■ Input for this task
+++

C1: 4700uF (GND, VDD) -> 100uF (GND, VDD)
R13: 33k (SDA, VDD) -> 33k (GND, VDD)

+++

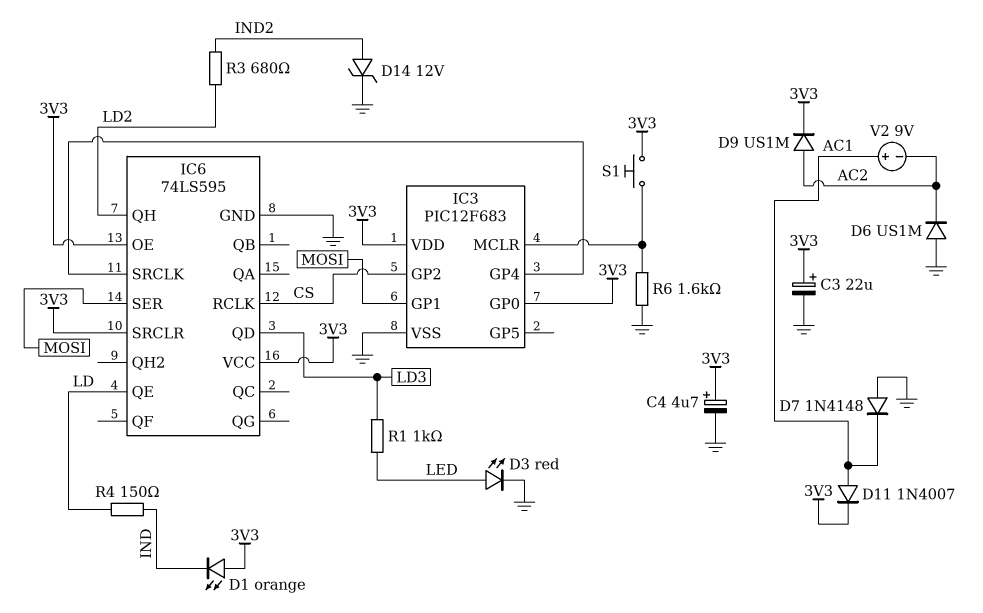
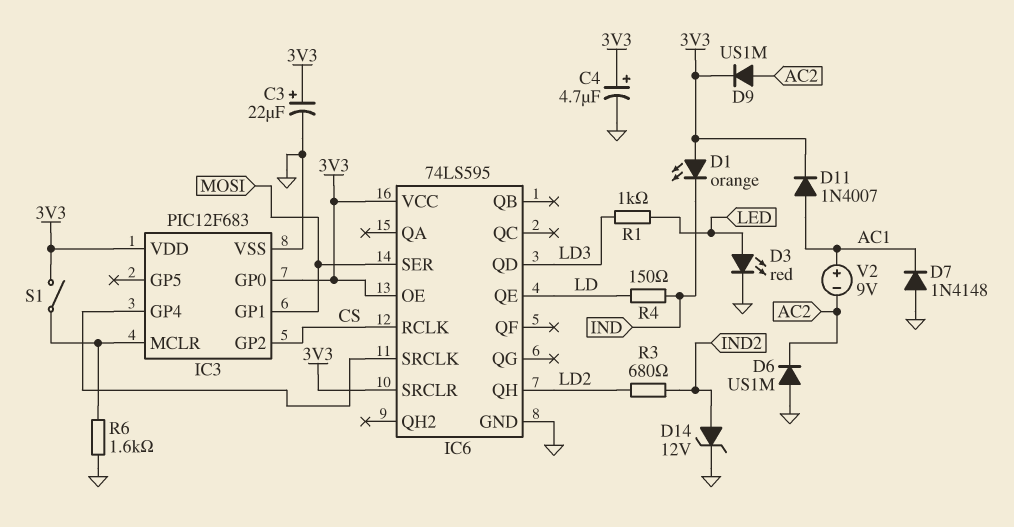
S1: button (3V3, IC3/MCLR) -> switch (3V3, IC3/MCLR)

+++

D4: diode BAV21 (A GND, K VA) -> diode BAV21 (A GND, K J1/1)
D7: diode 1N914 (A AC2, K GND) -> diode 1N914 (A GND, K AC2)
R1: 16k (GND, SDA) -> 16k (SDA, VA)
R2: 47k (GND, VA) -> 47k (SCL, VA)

+++

■ Try it
Give only the number of lines in the listing above that include the string "diode".

■ Task solution
2